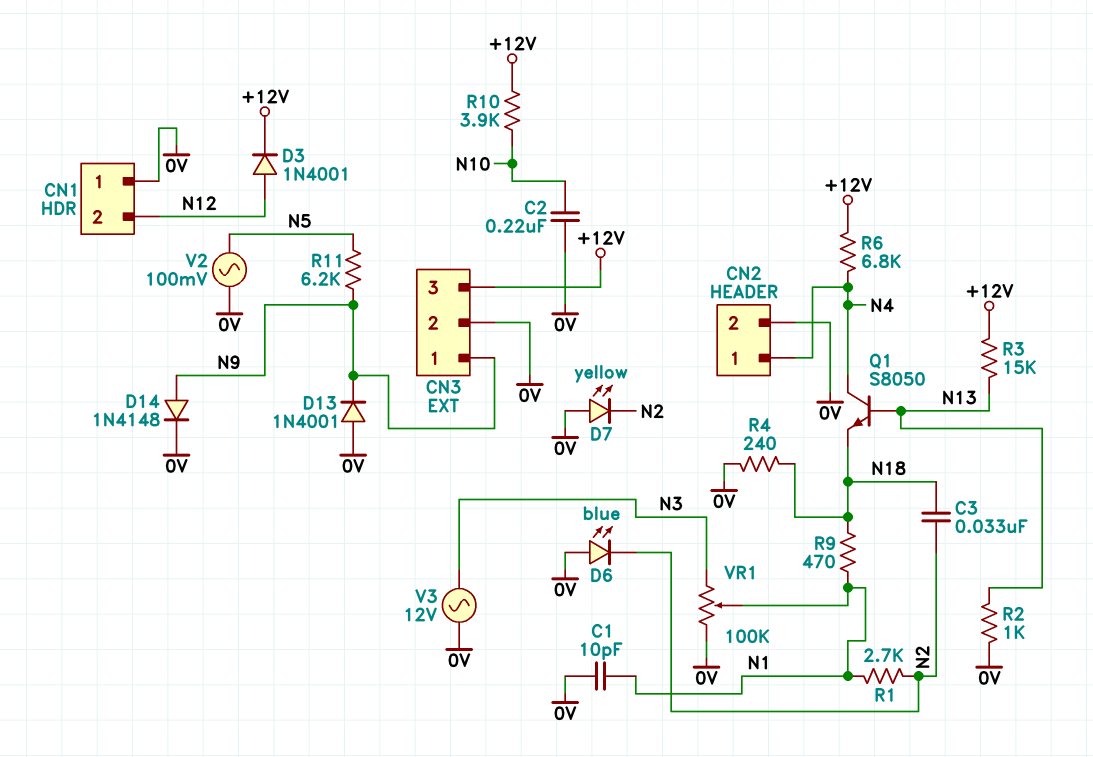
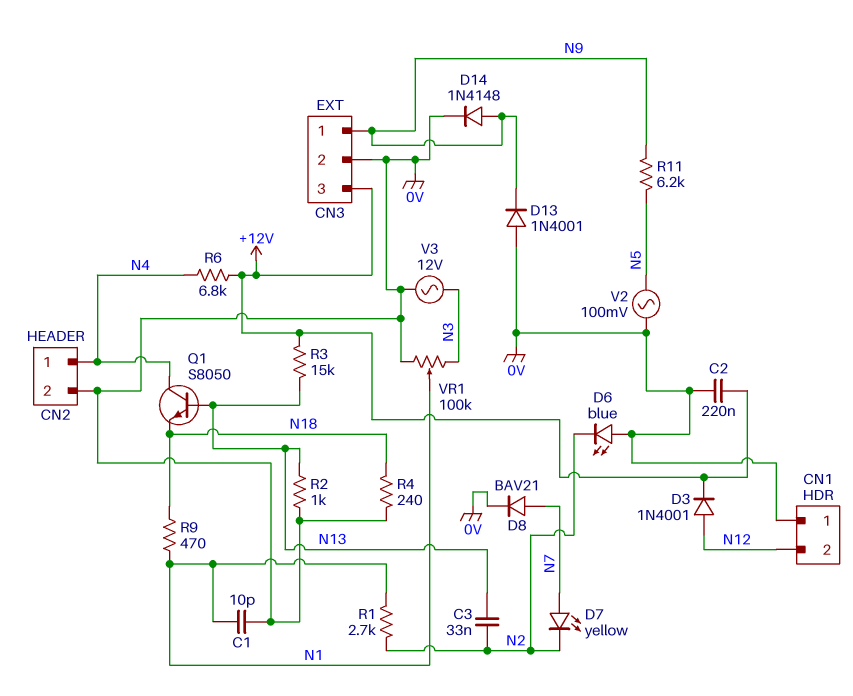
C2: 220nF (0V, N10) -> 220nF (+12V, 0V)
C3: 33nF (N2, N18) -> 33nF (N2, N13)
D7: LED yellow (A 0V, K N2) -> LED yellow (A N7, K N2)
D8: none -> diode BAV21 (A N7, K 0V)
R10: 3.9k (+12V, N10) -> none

PROBLEM: Transcribe all the data word for word; the images stay out.

RESULT:
C2: 220nF (0V, N10) -> 220nF (+12V, 0V)
C3: 33nF (N2, N18) -> 33nF (N2, N13)
D7: LED yellow (A 0V, K N2) -> LED yellow (A N7, K N2)
D8: none -> diode BAV21 (A N7, K 0V)
R10: 3.9k (+12V, N10) -> none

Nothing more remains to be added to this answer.